** PROBLEM DESCRIPTION **
Starting at the line that contains "(811, 469) = (573, 595): none -> green banana" and stopping at the line that contains "(494, 386) = (558, 166): red", restate each line of the records below exactly. Omit the pictures.
### DATA SUPPLIED
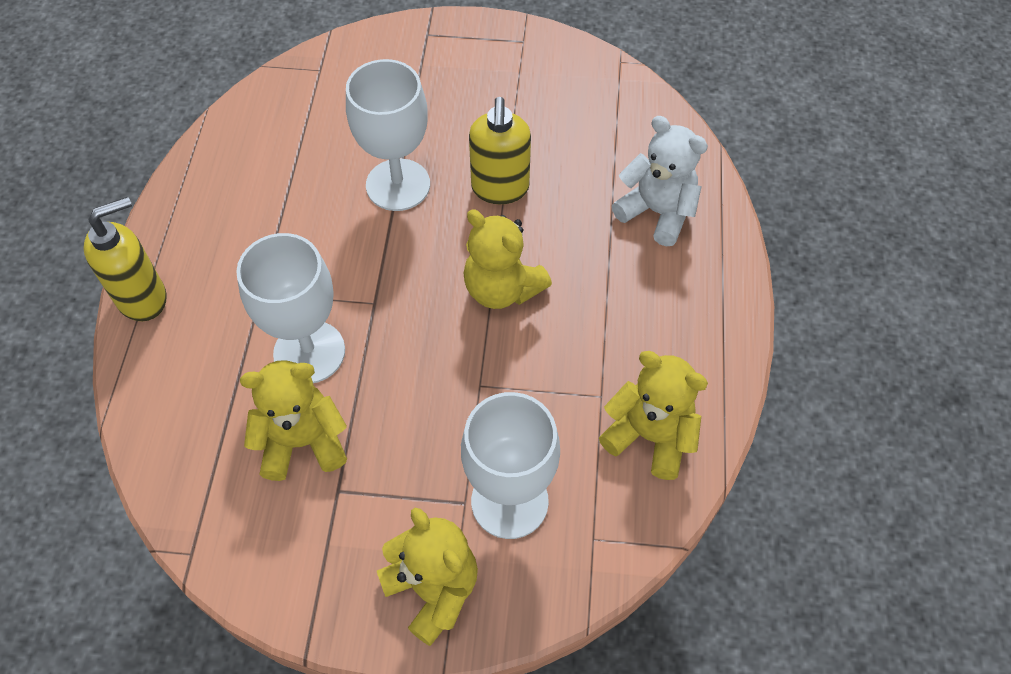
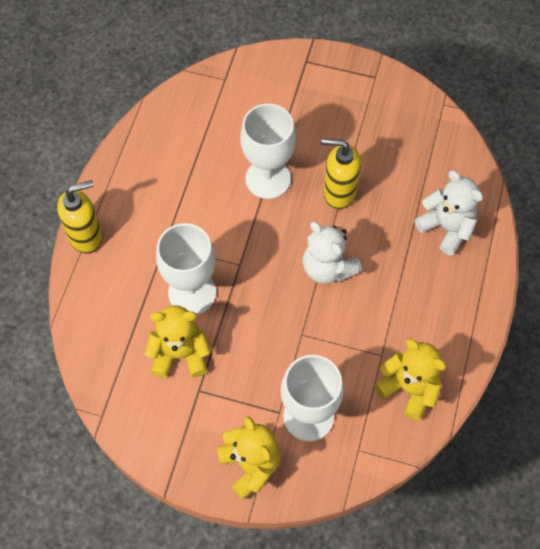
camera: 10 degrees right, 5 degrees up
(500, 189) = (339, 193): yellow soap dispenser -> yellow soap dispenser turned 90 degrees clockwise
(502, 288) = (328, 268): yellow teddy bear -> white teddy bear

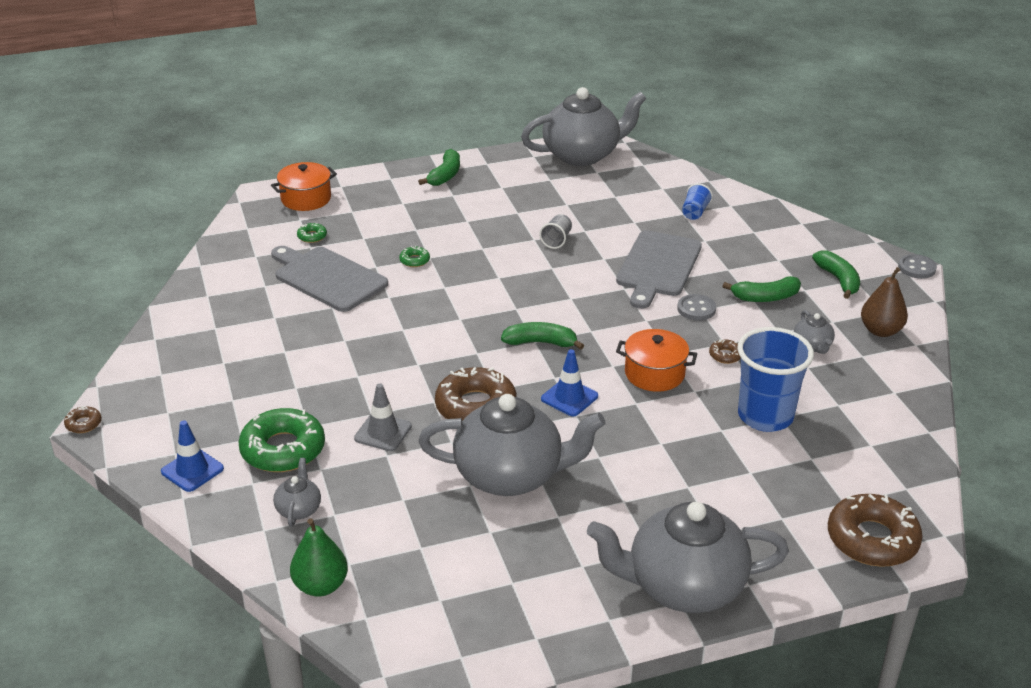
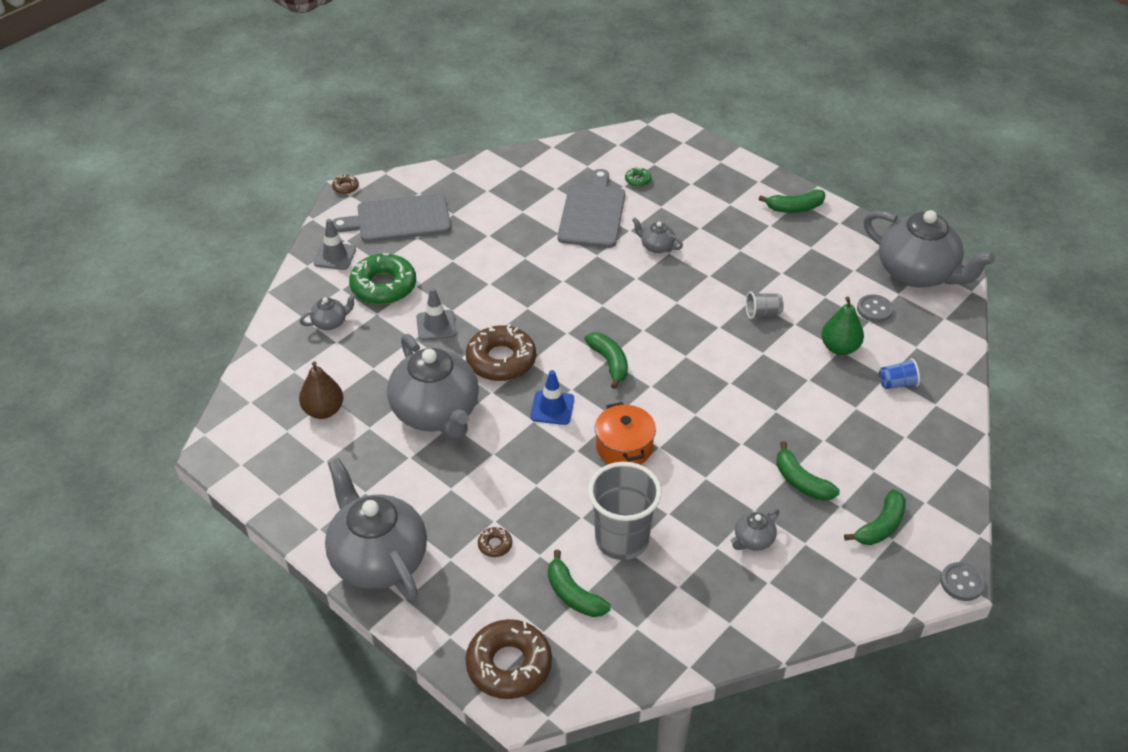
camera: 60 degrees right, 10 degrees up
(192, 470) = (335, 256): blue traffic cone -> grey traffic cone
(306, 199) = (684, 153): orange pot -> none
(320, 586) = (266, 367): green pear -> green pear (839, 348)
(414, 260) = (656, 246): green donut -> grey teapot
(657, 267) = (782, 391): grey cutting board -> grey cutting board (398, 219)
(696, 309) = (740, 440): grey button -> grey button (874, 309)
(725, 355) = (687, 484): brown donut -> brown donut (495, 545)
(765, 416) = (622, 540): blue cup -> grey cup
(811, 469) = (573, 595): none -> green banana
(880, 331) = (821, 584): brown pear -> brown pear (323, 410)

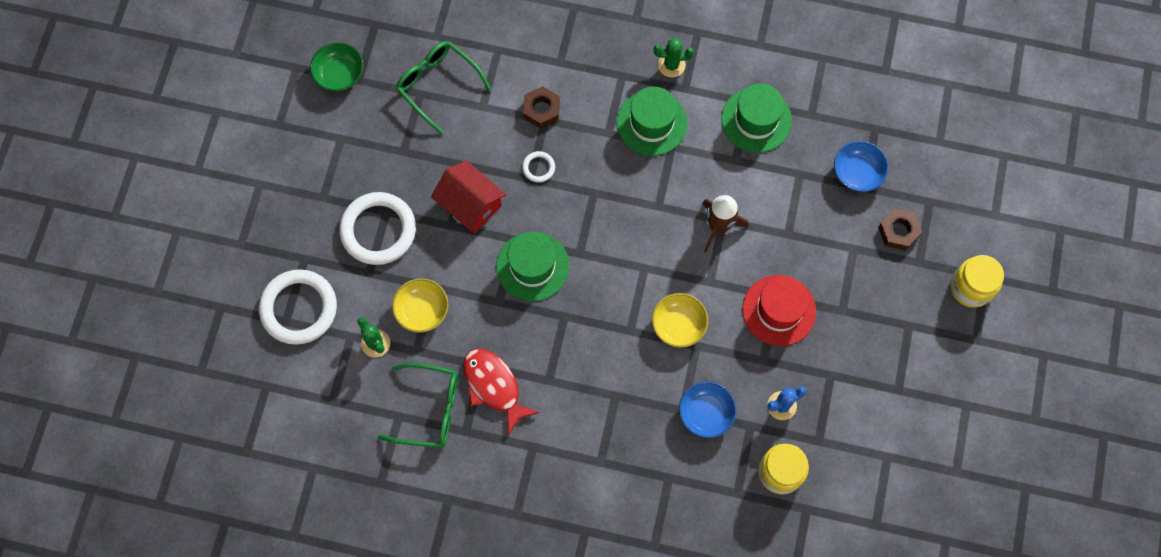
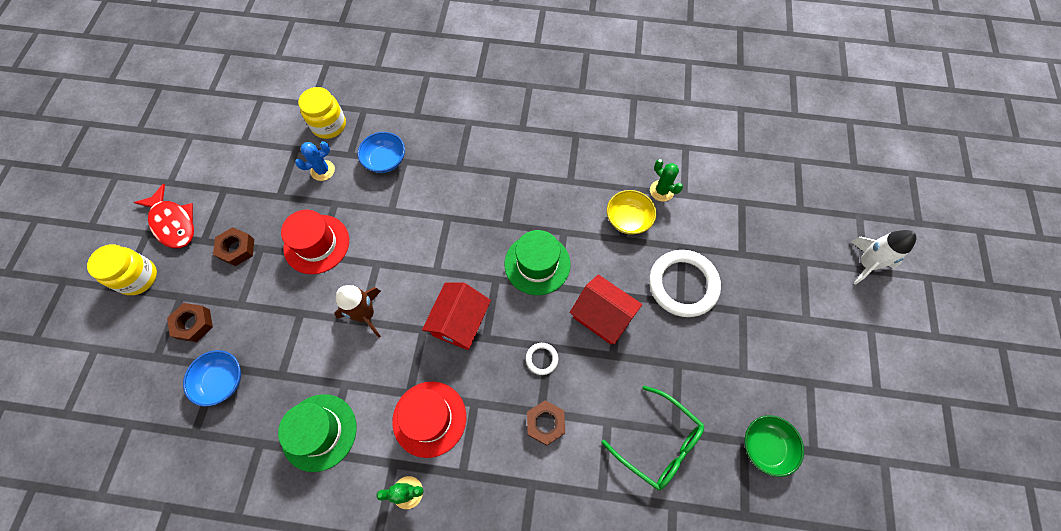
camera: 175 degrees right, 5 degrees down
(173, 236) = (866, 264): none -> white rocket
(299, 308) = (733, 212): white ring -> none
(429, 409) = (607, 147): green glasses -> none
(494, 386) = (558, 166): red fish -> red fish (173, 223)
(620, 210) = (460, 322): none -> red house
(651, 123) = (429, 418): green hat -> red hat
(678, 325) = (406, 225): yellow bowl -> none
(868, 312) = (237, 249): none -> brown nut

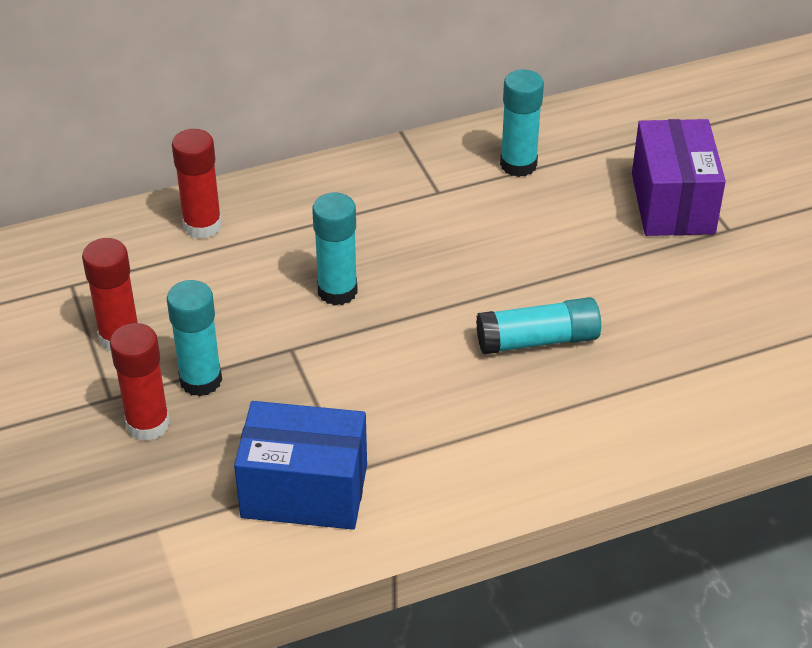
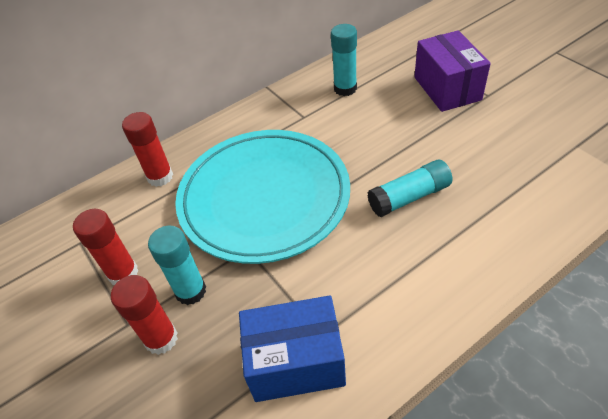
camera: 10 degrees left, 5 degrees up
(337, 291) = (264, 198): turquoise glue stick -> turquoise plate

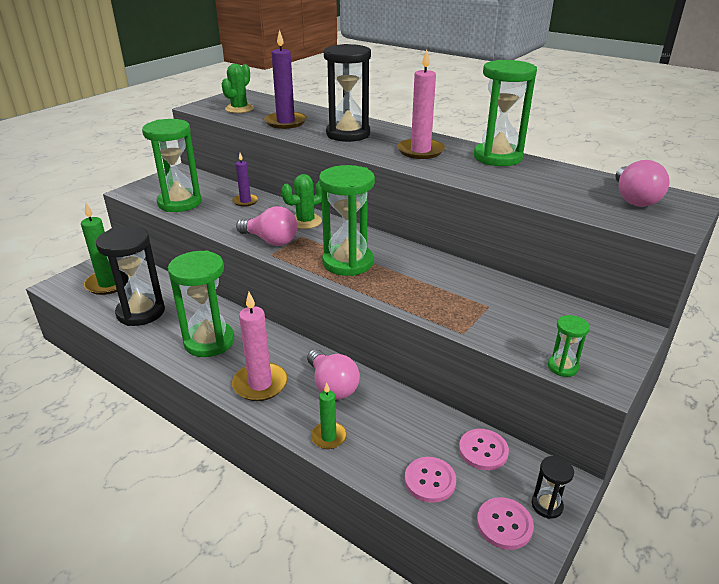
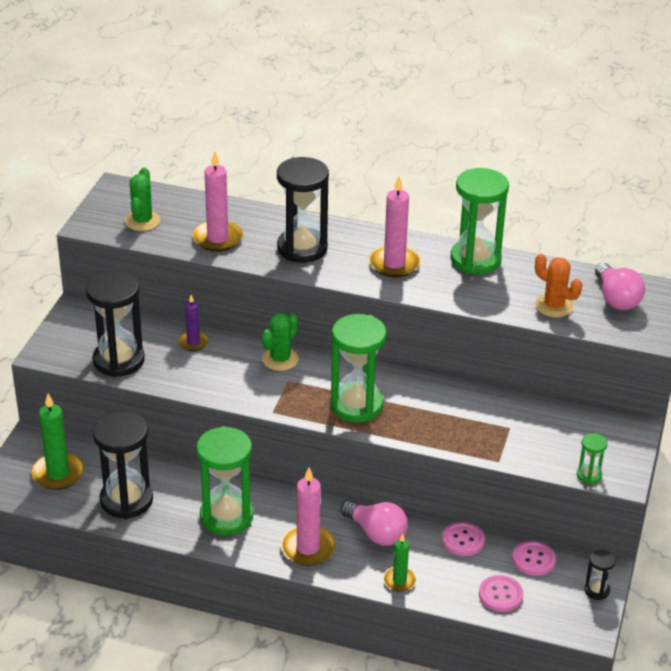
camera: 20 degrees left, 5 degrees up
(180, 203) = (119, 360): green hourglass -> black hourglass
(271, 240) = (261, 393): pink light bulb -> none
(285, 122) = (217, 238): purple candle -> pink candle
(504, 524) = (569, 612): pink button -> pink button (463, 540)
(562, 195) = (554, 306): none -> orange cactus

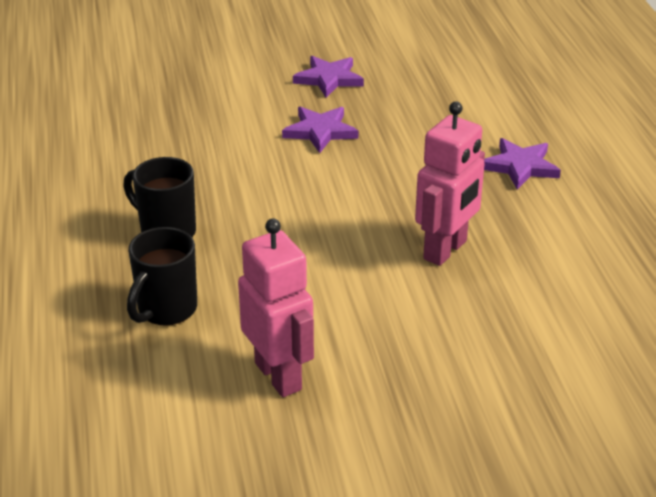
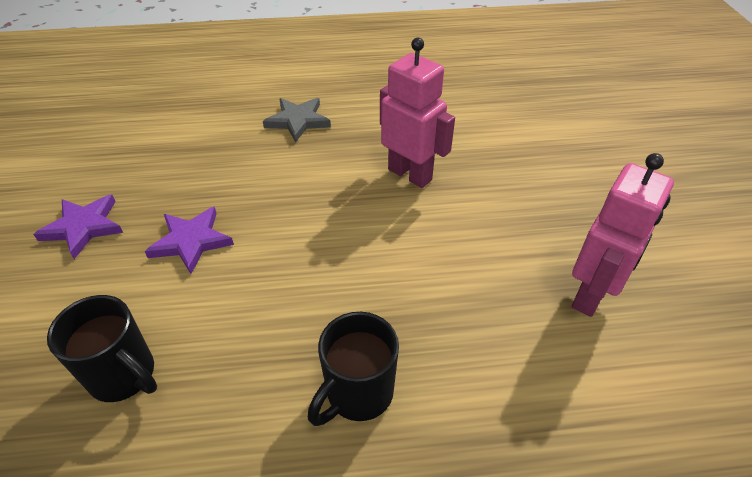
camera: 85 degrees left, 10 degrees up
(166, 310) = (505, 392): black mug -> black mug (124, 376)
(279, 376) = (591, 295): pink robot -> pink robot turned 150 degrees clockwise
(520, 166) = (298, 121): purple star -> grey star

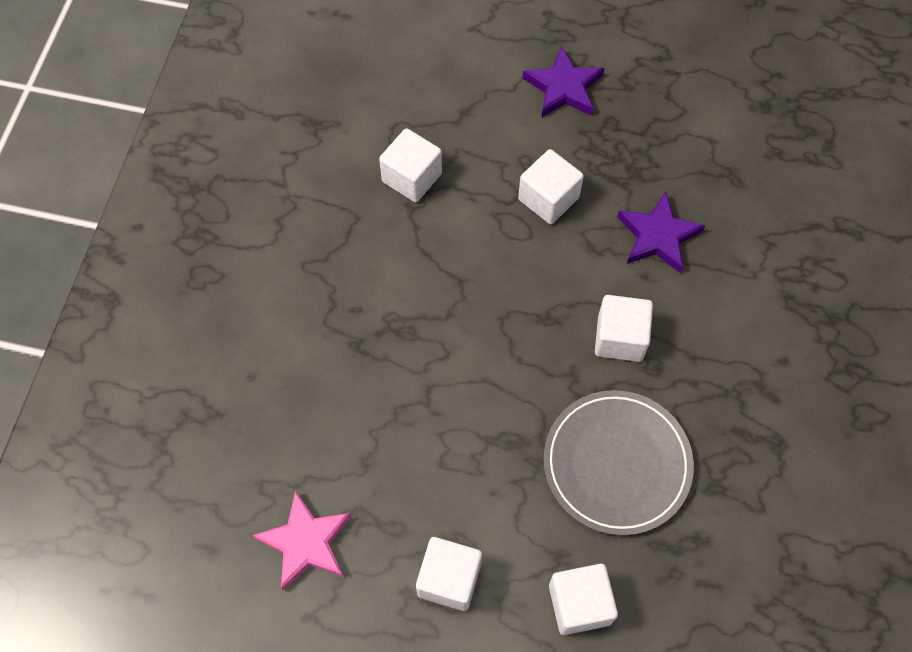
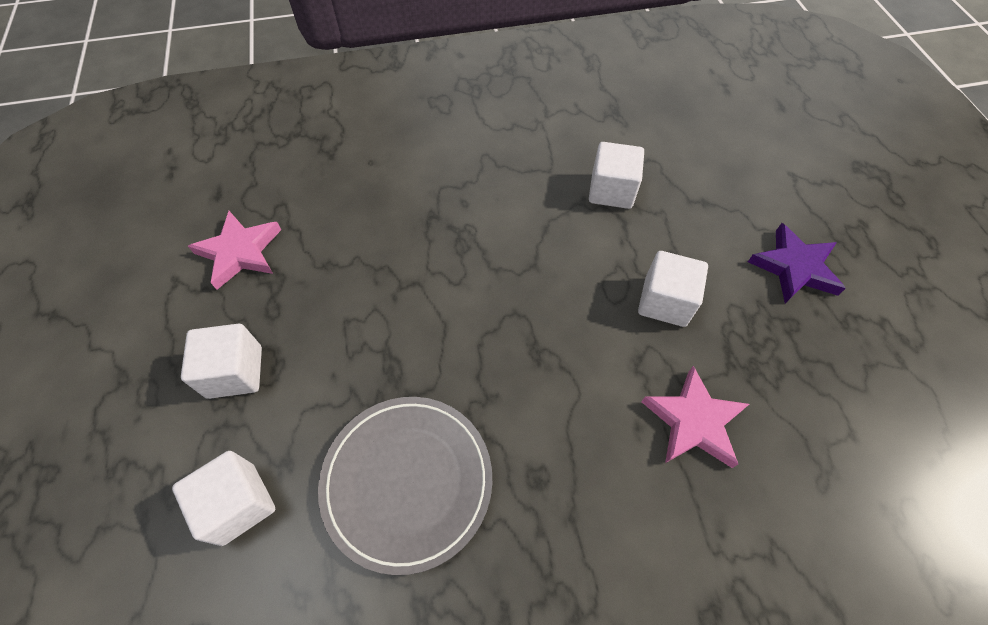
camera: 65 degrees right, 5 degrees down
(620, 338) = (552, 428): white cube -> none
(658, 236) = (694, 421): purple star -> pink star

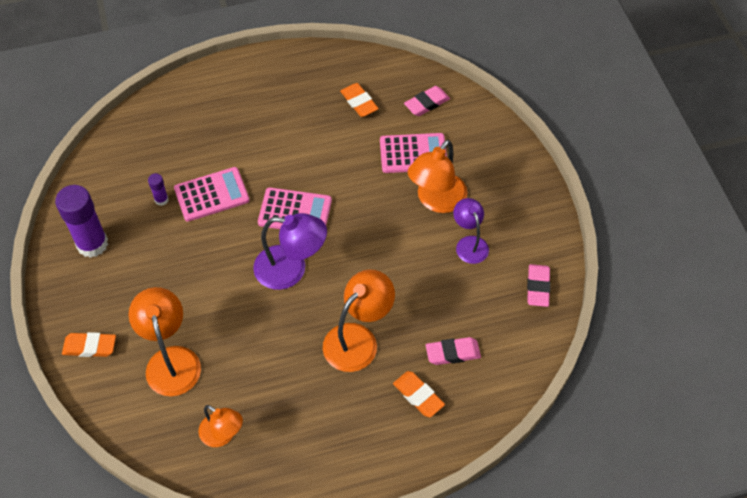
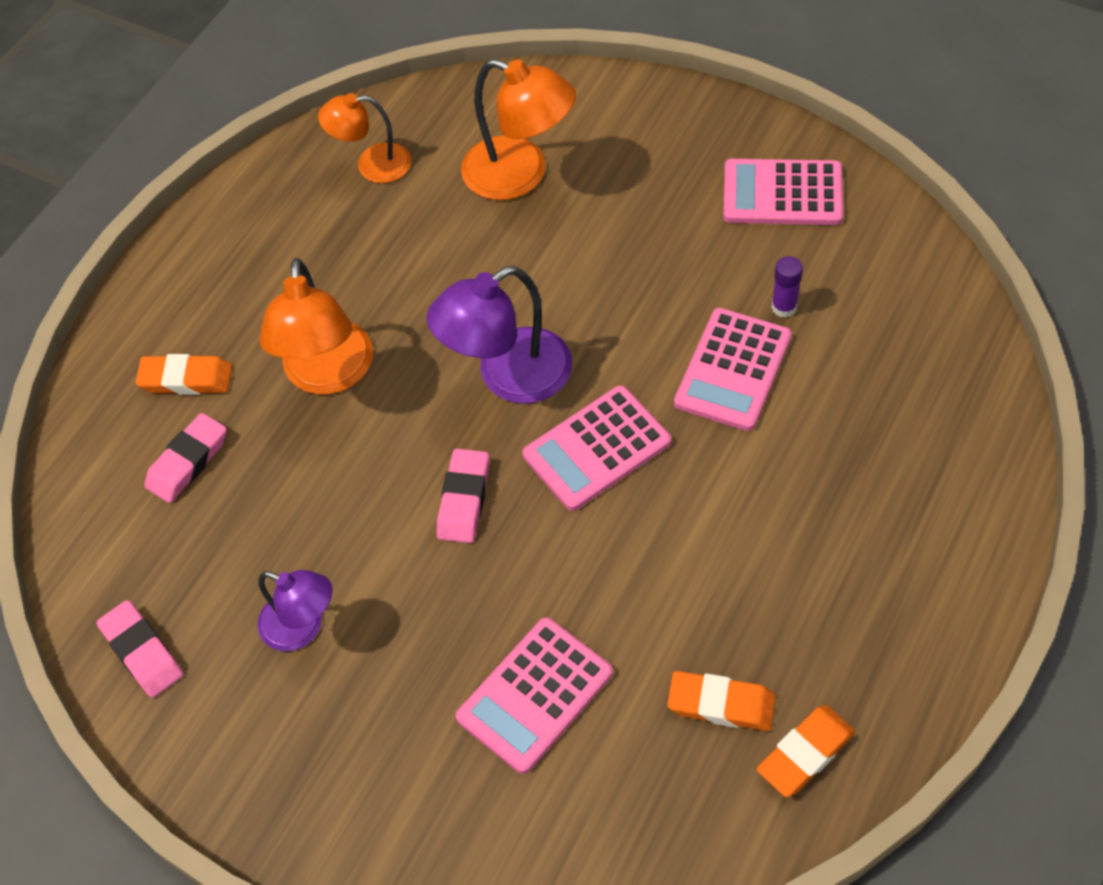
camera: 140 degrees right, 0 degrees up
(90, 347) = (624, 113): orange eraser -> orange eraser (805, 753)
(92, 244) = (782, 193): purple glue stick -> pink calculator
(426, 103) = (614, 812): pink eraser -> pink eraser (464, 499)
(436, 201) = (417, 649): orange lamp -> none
######
** PROBLEM SOLUTION **
(811, 469) = (573, 595): none -> green banana
(880, 331) = (821, 584): brown pear -> brown pear (323, 410)

camera: 175 degrees right, 5 degrees down
(173, 236) = (866, 264): none -> white rocket
(299, 308) = (733, 212): white ring -> none
(429, 409) = (607, 147): green glasses -> none
(494, 386) = (558, 166): red fish -> red fish (173, 223)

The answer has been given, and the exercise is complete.